▶ Requirements: From the records below, quote the line containing "30 m inside the frame." and every line after it up to and including the line containing "road 2 (track): [(316,492),(511,445)]", copying each character without change.

** Start **

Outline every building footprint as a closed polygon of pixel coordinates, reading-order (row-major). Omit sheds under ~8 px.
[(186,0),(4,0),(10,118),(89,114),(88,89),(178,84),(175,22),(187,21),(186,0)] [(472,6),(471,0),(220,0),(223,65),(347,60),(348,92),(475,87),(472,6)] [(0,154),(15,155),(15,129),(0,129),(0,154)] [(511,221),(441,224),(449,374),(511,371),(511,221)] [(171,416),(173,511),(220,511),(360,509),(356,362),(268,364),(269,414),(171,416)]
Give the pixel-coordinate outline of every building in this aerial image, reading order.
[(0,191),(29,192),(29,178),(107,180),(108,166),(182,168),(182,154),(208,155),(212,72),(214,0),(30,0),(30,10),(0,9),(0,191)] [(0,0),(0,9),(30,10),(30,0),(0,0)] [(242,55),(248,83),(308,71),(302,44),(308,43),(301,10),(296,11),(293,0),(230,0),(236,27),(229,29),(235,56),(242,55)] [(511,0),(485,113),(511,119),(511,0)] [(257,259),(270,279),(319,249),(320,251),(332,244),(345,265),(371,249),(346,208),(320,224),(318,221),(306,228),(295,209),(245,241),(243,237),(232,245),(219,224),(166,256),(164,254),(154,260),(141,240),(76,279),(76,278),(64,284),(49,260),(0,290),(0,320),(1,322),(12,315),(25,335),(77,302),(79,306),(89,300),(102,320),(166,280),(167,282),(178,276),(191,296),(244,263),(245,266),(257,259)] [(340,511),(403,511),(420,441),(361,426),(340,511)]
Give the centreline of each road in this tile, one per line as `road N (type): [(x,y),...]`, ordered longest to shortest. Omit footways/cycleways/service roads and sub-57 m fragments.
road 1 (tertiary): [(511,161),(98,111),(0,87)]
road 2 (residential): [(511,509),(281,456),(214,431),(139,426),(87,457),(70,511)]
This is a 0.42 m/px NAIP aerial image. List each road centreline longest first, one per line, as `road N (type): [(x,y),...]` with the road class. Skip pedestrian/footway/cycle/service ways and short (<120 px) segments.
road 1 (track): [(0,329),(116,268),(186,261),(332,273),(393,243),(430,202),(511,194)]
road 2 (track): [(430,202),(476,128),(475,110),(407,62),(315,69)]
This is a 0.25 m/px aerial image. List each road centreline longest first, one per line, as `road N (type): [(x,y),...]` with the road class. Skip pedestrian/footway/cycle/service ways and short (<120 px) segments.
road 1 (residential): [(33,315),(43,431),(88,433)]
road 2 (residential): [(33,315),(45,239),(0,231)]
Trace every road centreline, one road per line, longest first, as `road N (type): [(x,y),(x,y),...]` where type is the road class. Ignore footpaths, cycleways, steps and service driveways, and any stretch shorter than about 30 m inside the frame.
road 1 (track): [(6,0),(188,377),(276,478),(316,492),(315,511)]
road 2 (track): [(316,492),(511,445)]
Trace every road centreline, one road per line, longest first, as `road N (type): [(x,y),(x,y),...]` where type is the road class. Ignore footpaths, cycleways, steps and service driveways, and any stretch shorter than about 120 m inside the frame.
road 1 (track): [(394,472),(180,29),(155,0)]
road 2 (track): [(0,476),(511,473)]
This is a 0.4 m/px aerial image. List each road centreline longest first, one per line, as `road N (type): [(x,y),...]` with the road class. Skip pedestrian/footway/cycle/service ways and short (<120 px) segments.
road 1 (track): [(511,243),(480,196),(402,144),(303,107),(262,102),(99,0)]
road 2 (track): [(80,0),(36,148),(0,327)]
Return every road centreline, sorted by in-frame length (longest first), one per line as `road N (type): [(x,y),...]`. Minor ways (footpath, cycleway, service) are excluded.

** End **

▶ Task output:
Trace every road centreline, one road per line, longest first, as `road N (type): [(x,y),(x,y),...]` where type is the road class. Ignore footpaths, cycleways, steps and service driveways, and any stretch shorter than about 30 m inside the frame.
road 1 (track): [(6,0),(188,377),(276,478),(316,492),(315,511)]
road 2 (track): [(316,492),(511,445)]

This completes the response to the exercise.